## Task description
Please give back, word for word, each line from the start of the entries through the one in which "JP2 pin 2: 3V3 -> 0V" is found.

## Material for the task
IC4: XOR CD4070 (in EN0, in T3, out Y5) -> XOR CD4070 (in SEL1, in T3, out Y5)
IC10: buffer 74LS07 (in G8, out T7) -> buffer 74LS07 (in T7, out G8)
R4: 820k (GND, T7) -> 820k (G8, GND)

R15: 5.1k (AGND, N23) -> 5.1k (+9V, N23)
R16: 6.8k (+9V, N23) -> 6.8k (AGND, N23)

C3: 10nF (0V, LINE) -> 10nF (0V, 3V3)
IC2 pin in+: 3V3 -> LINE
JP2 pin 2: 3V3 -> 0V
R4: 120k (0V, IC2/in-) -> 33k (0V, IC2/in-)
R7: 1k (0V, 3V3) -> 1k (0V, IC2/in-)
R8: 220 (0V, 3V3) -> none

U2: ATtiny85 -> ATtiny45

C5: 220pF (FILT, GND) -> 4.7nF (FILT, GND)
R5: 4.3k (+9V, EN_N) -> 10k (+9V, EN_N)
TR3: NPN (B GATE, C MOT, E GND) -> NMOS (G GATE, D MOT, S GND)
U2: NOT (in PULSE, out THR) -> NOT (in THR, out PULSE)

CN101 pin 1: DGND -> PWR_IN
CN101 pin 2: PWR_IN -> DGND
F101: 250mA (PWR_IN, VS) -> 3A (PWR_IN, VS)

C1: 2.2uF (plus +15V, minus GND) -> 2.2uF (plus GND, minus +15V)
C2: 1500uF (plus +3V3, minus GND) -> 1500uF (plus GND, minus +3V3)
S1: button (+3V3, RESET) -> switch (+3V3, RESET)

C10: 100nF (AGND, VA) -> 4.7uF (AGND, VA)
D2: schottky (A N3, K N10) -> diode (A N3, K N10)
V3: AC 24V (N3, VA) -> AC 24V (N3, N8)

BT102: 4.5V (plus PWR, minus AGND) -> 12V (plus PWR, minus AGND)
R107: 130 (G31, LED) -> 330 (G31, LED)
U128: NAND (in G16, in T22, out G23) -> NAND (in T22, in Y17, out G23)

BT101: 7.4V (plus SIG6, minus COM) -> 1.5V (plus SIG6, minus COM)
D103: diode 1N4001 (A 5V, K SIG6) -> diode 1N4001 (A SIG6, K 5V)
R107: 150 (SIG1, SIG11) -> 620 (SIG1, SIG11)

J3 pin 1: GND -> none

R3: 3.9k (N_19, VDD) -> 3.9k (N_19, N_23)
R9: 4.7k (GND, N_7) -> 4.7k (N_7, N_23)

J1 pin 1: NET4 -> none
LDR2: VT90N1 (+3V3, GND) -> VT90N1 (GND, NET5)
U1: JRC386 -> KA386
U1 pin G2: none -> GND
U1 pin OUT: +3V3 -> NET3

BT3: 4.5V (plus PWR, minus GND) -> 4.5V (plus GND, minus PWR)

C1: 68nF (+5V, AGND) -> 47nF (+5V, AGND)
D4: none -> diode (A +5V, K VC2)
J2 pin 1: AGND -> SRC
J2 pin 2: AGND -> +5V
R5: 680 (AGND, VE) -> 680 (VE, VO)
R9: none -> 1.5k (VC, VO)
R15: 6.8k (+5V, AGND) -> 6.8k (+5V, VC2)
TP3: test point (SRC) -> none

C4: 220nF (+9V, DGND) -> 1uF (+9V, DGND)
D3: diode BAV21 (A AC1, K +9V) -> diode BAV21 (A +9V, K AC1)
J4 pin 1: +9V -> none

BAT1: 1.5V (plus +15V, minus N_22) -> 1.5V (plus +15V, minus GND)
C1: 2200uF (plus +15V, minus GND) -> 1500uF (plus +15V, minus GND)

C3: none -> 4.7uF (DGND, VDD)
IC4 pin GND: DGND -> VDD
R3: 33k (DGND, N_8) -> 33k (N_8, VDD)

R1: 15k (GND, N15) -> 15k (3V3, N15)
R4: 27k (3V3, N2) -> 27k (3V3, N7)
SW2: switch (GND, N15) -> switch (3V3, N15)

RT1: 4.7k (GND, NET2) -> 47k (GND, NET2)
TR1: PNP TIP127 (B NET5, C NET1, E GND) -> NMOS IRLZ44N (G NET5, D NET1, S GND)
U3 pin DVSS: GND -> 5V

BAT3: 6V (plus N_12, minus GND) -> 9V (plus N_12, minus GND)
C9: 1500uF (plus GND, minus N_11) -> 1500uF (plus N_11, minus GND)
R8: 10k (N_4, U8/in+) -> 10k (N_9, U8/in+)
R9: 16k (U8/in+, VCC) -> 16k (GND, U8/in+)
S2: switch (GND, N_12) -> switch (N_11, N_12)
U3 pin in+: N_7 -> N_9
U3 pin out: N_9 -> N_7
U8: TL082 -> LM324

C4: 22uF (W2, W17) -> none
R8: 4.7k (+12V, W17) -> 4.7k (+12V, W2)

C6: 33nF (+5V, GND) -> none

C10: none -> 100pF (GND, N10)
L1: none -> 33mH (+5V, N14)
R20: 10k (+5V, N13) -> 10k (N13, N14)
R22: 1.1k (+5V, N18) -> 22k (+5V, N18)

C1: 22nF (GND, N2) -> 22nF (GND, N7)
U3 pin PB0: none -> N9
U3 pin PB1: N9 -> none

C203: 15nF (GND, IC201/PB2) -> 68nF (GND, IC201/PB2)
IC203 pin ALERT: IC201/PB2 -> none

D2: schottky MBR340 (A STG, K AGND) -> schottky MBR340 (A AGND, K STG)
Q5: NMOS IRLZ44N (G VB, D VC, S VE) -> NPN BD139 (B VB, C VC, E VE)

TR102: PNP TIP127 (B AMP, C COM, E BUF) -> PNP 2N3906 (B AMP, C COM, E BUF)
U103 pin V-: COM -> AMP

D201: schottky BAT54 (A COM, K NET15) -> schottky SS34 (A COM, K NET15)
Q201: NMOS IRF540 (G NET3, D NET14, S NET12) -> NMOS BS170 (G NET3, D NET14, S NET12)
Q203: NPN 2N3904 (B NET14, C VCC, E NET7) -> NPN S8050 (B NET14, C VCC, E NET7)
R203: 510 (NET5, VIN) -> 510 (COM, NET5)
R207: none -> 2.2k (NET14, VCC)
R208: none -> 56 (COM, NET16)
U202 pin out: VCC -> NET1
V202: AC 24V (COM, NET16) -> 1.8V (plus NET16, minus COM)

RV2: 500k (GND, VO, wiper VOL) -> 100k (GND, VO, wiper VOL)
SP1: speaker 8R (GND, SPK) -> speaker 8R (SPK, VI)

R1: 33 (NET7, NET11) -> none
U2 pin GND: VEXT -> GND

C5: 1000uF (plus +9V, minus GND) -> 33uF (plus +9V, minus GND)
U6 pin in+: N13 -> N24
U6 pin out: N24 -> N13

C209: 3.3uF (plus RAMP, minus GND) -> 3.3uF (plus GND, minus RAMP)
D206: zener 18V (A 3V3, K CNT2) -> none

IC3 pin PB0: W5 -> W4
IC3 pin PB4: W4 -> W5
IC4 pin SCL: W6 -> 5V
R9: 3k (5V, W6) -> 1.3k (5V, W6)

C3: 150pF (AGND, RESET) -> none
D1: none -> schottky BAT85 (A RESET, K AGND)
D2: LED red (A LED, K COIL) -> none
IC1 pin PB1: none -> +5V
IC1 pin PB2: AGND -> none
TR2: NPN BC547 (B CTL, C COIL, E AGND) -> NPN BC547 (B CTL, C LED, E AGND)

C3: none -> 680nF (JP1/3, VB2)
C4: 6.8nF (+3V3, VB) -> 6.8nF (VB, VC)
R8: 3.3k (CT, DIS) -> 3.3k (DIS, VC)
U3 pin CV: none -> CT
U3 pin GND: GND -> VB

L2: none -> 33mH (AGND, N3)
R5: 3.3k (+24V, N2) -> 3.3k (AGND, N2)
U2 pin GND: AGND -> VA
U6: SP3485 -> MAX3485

## Solution for this exercise
IC4: XOR CD4070 (in EN0, in T3, out Y5) -> XOR CD4070 (in SEL1, in T3, out Y5)
IC10: buffer 74LS07 (in G8, out T7) -> buffer 74LS07 (in T7, out G8)
R4: 820k (GND, T7) -> 820k (G8, GND)

R15: 5.1k (AGND, N23) -> 5.1k (+9V, N23)
R16: 6.8k (+9V, N23) -> 6.8k (AGND, N23)

C3: 10nF (0V, LINE) -> 10nF (0V, 3V3)
IC2 pin in+: 3V3 -> LINE
JP2 pin 2: 3V3 -> 0V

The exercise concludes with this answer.